Start of DATA SUPPLIED

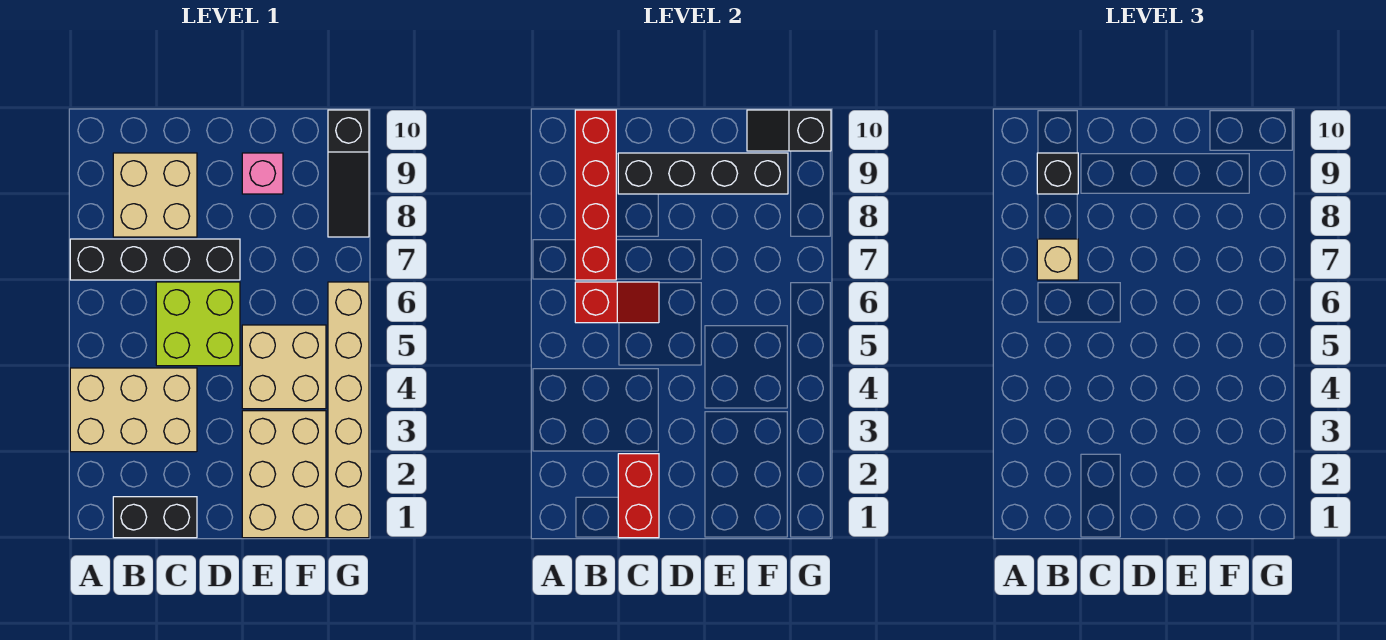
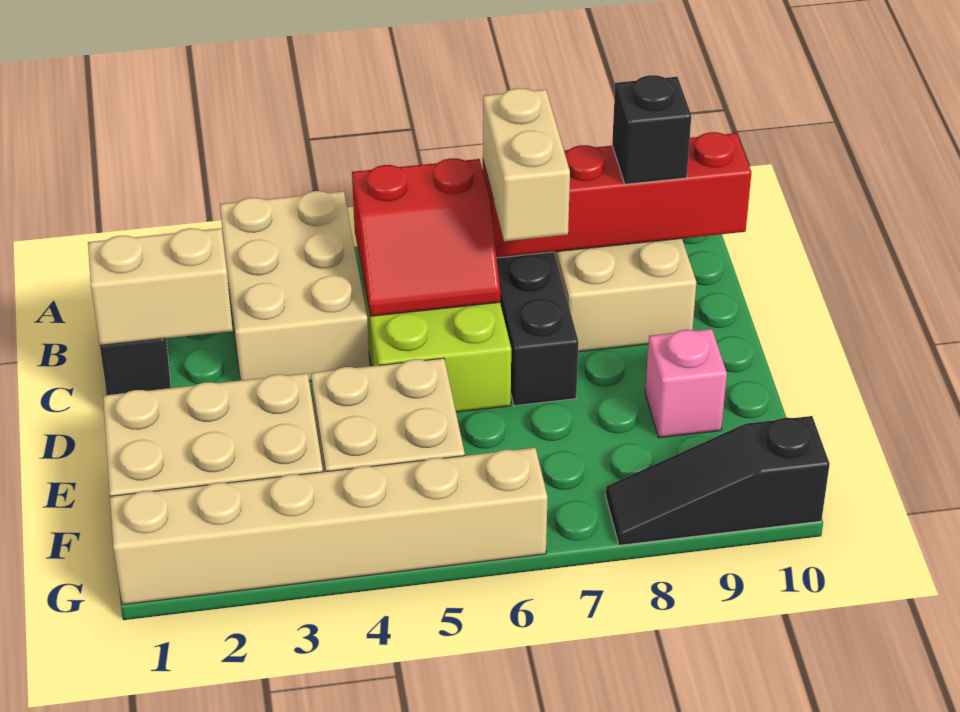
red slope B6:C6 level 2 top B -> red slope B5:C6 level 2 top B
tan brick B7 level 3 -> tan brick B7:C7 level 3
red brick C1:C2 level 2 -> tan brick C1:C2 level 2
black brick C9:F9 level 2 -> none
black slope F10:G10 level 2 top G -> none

End of DATA SUPPLIED
Start of DATA SUPPLIED

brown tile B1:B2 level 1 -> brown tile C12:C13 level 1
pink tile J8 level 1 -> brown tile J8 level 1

End of DATA SUPPLIED
Start of DATA SUPPLIED

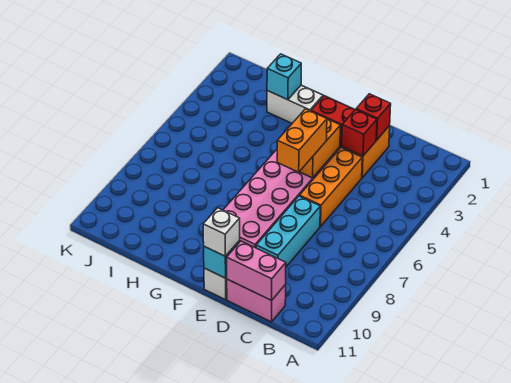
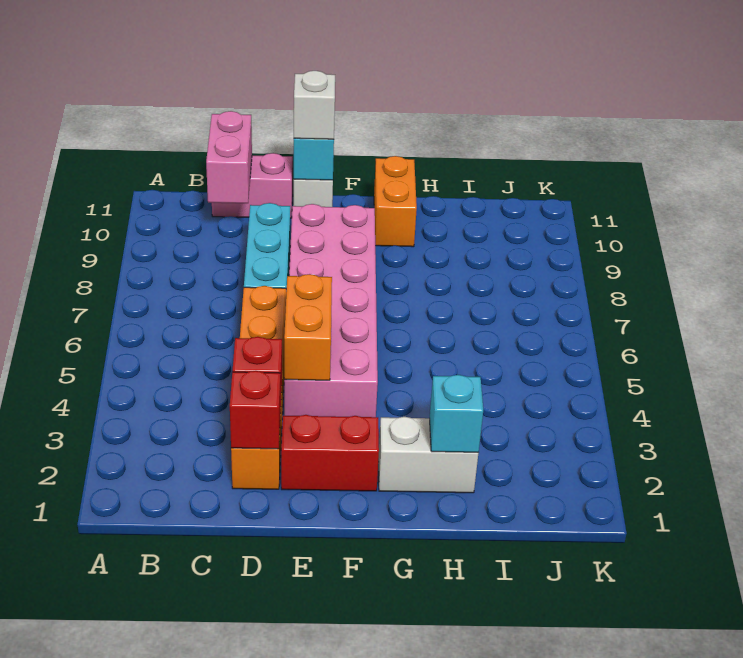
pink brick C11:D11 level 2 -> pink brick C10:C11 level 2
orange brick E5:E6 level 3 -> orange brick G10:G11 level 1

End of DATA SUPPLIED

WORK TASK |
For this exercise, repeat exactly the lines of the data above from the one with "red slope B6:C6" down to the one with "black slope F10:G10 level 2 top G -> none", both end lines included.

SOLUTION FOR THIS EXERCISE |
red slope B6:C6 level 2 top B -> red slope B5:C6 level 2 top B
tan brick B7 level 3 -> tan brick B7:C7 level 3
red brick C1:C2 level 2 -> tan brick C1:C2 level 2
black brick C9:F9 level 2 -> none
black slope F10:G10 level 2 top G -> none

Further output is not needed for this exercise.